■ **Task prompt**
Retype only the lines from the one containing "Find stroma and" through the one containing "Segment: stroma. Return masks as SVG.", both included, word for word. Pictures stay out of the copy.

■ **The input**
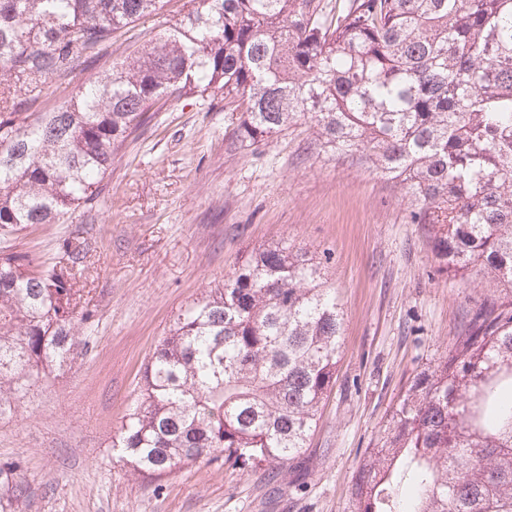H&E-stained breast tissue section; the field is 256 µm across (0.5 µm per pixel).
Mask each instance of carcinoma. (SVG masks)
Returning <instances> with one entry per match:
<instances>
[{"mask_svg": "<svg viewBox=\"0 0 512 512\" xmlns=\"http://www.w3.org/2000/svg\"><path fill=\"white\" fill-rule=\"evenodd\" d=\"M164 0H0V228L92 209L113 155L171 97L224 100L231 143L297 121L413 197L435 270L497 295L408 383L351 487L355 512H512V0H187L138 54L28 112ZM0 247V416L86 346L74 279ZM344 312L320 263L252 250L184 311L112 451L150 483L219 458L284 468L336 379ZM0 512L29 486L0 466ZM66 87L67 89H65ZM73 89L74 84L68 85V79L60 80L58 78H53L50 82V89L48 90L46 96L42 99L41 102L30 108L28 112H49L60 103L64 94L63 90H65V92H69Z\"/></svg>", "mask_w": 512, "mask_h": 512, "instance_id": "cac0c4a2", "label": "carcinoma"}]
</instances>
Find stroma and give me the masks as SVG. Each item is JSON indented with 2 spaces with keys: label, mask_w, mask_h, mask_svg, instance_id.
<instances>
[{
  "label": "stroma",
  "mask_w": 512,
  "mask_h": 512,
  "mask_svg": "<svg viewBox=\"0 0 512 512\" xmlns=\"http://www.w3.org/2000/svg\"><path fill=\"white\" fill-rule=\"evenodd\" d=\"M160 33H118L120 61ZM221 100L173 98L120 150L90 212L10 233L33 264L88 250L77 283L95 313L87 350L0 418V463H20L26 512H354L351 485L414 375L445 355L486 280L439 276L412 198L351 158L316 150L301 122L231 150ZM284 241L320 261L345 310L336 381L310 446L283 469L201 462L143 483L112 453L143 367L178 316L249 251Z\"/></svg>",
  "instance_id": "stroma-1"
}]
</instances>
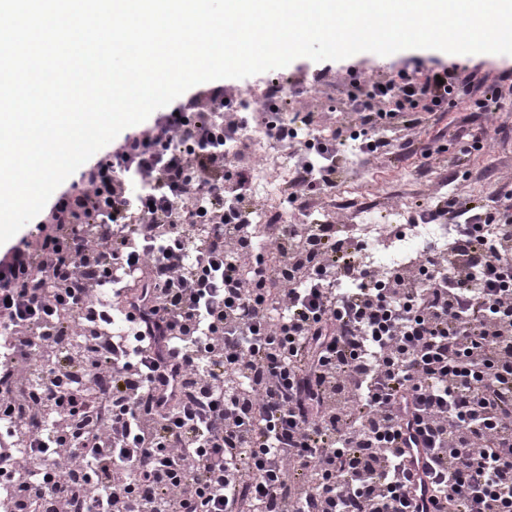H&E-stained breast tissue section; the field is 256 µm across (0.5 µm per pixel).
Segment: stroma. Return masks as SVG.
...
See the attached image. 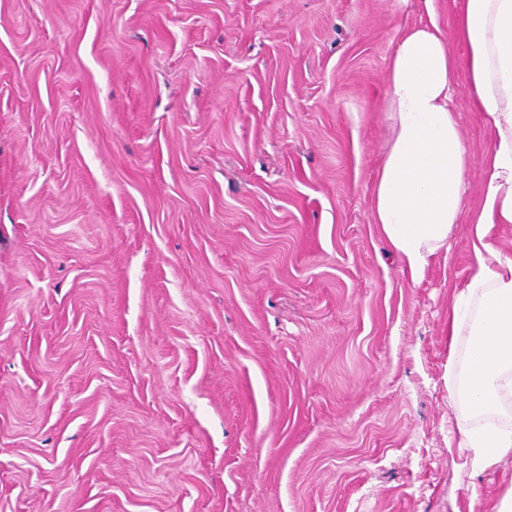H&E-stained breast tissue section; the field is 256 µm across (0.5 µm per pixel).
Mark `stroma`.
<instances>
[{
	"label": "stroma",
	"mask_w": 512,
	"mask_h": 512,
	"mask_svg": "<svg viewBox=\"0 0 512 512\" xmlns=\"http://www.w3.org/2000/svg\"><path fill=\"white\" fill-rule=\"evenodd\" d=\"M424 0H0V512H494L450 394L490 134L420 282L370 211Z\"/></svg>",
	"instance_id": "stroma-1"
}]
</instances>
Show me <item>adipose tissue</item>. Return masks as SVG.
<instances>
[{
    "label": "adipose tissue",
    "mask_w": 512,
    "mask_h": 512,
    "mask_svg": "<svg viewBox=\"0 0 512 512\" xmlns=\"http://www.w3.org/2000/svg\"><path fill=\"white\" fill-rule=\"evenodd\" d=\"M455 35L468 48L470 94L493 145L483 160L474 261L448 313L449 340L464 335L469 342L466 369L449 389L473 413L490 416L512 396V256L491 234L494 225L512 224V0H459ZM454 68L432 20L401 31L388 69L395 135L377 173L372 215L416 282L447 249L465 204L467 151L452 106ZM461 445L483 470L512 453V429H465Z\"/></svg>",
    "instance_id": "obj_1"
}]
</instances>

■ **Written response**
Find stroma and give me the masks as SVG. Each item is JSON indented with 2 spaces with keys: label, mask_w, mask_h, mask_svg, instance_id.
<instances>
[{
  "label": "stroma",
  "mask_w": 512,
  "mask_h": 512,
  "mask_svg": "<svg viewBox=\"0 0 512 512\" xmlns=\"http://www.w3.org/2000/svg\"><path fill=\"white\" fill-rule=\"evenodd\" d=\"M160 33H118L120 61ZM221 100L173 98L120 150L90 212L10 233L33 264L88 250L77 283L95 313L87 350L0 418V463H20L26 512H354L351 485L414 375L445 355L486 280L439 276L412 198L351 158L316 150L301 122L231 150ZM284 241L320 261L345 310L336 381L310 446L283 469L201 462L143 483L112 453L143 367L178 316L249 251Z\"/></svg>",
  "instance_id": "stroma-1"
}]
</instances>
H&E-stained breast tissue section; the field is 256 µm across (0.5 µm per pixel).
Segment: stroma. Return masks as SVG.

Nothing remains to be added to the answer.